__Collection entries__:
—————
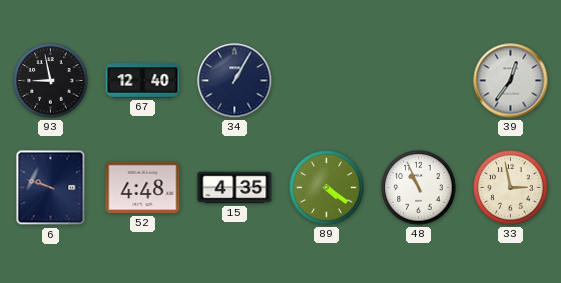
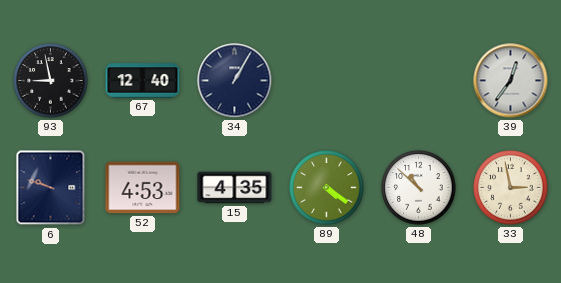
52: 4:48 -> 4:53
48: 10:56 -> 10:52
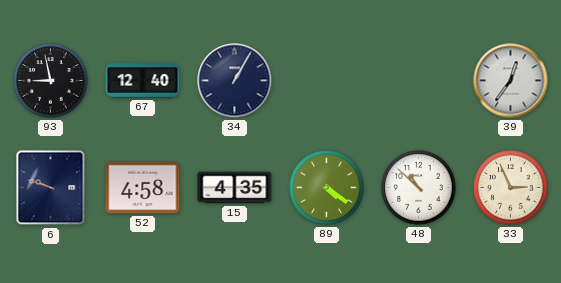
52: 4:53 -> 4:58
33: 2:58 -> 2:56
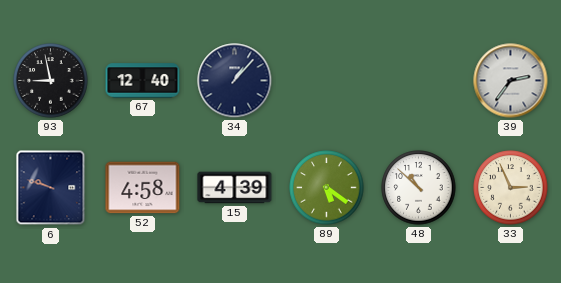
34: 1:05 -> 1:07
39: 12:36 -> 2:36
15: 4:35 -> 4:39
89: 4:21 -> 5:21
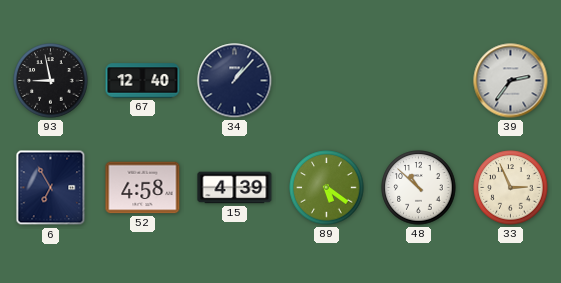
6: 9:48 -> 6:55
—————
__What is asked__: Write these lines out again, swapping every "->" for "to" and changing nothing else, and leave out the lines that mark pictures.

__Full output__:
52: 4:48 to 4:53
48: 10:56 to 10:52
52: 4:53 to 4:58
33: 2:58 to 2:56
34: 1:05 to 1:07
39: 12:36 to 2:36
15: 4:35 to 4:39
89: 4:21 to 5:21
6: 9:48 to 6:55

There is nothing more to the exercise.